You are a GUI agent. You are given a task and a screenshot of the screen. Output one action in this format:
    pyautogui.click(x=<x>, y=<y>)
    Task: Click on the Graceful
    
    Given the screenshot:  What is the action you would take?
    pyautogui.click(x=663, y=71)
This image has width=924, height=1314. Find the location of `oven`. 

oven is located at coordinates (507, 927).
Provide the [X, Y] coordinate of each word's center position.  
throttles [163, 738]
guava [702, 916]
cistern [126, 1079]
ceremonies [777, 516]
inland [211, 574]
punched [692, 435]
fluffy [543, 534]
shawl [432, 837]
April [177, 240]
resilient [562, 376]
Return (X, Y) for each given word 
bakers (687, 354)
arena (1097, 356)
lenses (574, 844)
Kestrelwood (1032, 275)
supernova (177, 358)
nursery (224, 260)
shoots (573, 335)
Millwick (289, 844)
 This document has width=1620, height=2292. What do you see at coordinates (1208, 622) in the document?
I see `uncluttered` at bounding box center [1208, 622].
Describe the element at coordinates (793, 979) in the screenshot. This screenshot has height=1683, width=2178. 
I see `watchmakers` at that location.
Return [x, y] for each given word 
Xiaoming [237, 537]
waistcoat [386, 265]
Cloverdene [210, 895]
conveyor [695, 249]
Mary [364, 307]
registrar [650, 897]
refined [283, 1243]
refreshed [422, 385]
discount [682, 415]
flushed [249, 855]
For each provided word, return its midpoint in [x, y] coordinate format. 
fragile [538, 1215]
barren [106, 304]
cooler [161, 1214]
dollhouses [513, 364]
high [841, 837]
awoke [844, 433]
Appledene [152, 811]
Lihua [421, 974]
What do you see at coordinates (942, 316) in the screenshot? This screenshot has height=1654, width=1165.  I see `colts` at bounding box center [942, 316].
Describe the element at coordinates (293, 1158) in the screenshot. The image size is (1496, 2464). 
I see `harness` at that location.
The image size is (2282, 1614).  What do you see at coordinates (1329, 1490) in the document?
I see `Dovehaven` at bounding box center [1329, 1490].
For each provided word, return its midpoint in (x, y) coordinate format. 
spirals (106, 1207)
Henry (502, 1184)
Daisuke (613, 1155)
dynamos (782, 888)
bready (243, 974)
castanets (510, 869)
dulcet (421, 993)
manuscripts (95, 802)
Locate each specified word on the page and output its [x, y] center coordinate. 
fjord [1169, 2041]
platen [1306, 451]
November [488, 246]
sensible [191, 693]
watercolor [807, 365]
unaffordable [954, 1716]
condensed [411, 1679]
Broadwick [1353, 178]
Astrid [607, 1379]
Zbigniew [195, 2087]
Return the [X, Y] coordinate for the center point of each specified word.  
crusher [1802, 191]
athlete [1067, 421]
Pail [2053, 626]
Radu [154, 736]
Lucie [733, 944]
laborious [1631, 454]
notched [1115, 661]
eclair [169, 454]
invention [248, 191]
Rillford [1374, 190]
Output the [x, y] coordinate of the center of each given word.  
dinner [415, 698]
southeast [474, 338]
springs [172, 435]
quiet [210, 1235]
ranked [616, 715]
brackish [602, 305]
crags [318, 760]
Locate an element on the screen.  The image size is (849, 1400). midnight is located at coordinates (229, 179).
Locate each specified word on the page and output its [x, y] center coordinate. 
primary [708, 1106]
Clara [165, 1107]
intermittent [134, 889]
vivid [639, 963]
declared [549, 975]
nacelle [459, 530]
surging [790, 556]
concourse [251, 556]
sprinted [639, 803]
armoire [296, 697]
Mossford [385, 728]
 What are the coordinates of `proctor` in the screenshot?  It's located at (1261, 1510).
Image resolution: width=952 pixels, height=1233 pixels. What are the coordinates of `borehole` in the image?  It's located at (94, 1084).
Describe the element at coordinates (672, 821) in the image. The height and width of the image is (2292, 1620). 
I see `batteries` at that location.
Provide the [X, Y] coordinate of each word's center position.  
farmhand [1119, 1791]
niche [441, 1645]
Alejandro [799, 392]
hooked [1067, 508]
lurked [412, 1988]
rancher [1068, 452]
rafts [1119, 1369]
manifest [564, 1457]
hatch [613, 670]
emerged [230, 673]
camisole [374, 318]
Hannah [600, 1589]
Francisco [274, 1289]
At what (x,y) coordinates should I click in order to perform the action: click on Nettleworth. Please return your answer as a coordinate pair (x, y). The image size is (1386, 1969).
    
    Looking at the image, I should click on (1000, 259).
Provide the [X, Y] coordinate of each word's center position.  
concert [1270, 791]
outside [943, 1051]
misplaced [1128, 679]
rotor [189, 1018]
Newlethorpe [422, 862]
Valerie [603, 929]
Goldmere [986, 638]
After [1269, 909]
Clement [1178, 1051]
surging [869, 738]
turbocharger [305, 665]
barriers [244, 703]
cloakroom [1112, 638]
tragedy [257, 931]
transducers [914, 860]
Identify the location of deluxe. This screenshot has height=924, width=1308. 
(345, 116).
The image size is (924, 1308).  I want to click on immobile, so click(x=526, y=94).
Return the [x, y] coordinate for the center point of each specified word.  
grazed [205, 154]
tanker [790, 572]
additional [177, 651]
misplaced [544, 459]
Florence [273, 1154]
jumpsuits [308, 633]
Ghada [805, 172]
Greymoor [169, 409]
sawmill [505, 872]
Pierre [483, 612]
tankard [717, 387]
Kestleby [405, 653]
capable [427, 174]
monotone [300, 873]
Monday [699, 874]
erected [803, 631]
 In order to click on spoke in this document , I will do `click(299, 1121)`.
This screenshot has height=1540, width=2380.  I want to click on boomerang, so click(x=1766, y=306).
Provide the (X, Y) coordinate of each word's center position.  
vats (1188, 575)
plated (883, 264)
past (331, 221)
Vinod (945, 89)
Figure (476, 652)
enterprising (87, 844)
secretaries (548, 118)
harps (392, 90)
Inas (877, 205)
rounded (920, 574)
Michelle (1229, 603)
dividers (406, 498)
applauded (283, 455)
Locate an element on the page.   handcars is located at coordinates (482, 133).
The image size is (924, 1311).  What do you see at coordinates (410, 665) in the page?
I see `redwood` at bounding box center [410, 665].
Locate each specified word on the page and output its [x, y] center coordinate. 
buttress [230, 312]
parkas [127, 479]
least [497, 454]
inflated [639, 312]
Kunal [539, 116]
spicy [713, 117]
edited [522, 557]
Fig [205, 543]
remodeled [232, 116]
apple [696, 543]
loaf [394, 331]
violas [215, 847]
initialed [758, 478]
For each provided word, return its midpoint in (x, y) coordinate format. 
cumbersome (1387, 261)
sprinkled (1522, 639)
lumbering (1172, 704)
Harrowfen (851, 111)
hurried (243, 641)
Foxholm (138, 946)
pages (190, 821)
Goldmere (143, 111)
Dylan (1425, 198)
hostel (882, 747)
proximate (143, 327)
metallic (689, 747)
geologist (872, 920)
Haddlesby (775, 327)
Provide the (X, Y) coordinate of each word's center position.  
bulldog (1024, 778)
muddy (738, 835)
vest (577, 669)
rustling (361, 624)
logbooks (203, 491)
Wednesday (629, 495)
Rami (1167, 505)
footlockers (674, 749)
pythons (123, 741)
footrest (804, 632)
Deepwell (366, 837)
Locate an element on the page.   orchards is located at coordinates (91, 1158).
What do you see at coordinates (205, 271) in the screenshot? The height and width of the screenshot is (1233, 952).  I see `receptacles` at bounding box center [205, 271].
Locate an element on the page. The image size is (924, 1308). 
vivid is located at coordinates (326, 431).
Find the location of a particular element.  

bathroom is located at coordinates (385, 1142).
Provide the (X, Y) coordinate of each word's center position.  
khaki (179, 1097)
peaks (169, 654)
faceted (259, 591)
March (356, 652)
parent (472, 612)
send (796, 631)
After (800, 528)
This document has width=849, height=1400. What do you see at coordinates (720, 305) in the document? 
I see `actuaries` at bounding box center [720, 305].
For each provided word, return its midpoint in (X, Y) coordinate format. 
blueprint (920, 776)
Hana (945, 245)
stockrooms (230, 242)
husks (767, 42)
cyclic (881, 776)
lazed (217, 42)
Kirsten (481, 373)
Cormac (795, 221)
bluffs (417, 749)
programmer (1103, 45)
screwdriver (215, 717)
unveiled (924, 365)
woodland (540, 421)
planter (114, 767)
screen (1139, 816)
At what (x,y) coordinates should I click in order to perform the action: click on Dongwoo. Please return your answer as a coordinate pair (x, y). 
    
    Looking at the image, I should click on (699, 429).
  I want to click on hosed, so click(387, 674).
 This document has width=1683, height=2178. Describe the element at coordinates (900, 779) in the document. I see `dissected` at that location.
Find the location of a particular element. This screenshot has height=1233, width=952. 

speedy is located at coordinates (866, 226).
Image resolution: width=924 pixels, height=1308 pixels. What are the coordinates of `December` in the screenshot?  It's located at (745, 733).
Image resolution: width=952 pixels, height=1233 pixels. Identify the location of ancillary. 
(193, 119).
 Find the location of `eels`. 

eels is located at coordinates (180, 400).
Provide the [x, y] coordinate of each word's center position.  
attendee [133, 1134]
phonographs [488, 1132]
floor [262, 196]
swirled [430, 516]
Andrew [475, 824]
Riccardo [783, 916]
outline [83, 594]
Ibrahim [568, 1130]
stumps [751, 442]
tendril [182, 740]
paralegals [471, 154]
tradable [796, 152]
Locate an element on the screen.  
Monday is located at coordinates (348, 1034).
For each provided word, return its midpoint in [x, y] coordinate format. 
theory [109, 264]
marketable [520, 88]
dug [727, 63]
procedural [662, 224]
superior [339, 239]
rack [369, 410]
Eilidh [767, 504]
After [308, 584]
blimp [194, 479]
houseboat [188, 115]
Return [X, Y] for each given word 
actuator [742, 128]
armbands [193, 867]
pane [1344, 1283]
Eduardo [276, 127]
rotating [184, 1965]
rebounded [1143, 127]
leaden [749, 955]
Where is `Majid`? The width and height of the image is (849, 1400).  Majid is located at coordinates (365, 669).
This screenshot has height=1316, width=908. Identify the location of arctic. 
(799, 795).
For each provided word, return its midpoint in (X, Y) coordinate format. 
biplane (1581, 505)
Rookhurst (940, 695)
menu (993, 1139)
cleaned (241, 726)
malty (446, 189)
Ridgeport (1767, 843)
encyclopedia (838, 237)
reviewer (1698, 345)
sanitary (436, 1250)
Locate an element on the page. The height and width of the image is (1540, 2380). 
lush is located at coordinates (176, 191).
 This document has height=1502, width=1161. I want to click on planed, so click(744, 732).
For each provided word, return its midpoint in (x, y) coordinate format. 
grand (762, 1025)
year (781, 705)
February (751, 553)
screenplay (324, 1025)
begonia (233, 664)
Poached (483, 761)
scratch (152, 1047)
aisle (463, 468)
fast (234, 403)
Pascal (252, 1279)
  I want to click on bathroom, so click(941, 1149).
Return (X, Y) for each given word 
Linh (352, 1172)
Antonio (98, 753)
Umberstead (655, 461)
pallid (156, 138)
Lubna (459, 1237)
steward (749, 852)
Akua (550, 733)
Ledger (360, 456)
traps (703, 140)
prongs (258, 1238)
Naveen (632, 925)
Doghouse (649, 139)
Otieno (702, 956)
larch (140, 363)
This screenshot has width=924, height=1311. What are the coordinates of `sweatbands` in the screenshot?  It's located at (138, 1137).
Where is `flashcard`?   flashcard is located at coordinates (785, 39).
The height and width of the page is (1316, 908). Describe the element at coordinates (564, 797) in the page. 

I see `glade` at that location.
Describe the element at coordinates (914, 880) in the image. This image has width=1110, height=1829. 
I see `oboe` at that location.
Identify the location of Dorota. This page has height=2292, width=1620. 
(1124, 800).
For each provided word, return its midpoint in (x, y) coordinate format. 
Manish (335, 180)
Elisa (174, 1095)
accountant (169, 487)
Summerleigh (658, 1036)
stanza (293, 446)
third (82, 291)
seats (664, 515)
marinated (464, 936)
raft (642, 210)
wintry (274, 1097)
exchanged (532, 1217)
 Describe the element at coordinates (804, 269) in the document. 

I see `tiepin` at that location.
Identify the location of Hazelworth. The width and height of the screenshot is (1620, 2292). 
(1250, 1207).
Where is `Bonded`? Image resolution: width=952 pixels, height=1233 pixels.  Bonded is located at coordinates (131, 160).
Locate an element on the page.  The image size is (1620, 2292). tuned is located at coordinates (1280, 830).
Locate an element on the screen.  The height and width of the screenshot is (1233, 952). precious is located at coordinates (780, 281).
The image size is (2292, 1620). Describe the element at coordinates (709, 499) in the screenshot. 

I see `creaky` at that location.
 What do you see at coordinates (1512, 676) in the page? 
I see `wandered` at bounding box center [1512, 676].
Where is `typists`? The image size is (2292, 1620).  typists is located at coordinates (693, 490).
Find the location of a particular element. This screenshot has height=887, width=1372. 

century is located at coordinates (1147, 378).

——

• [Short exercise]: Change "midpoint" to "center point" in the lines that begin at the one containing "harps (392, 90)" and end after the one containing "logbooks (203, 491)", leaving everything else unchanged. Return only those lines.

• [Written reply]:
harps (392, 90)
Inas (877, 205)
rounded (920, 574)
Michelle (1229, 603)
dividers (406, 498)
applauded (283, 455)
Locate an element on the page.   handcars is located at coordinates (482, 133).
The image size is (924, 1311).  What do you see at coordinates (410, 665) in the page?
I see `redwood` at bounding box center [410, 665].
Locate each specified word on the page and output its [x, y] center coordinate. 
buttress [230, 312]
parkas [127, 479]
least [497, 454]
inflated [639, 312]
Kunal [539, 116]
spicy [713, 117]
edited [522, 557]
Fig [205, 543]
remodeled [232, 116]
apple [696, 543]
loaf [394, 331]
violas [215, 847]
initialed [758, 478]
For each provided word, return its center point in (x, y) coordinate format. 
cumbersome (1387, 261)
sprinkled (1522, 639)
lumbering (1172, 704)
Harrowfen (851, 111)
hurried (243, 641)
Foxholm (138, 946)
pages (190, 821)
Goldmere (143, 111)
Dylan (1425, 198)
hostel (882, 747)
proximate (143, 327)
metallic (689, 747)
geologist (872, 920)
Haddlesby (775, 327)
Provide the (X, Y) coordinate of each word's center position.  
bulldog (1024, 778)
muddy (738, 835)
vest (577, 669)
rustling (361, 624)
logbooks (203, 491)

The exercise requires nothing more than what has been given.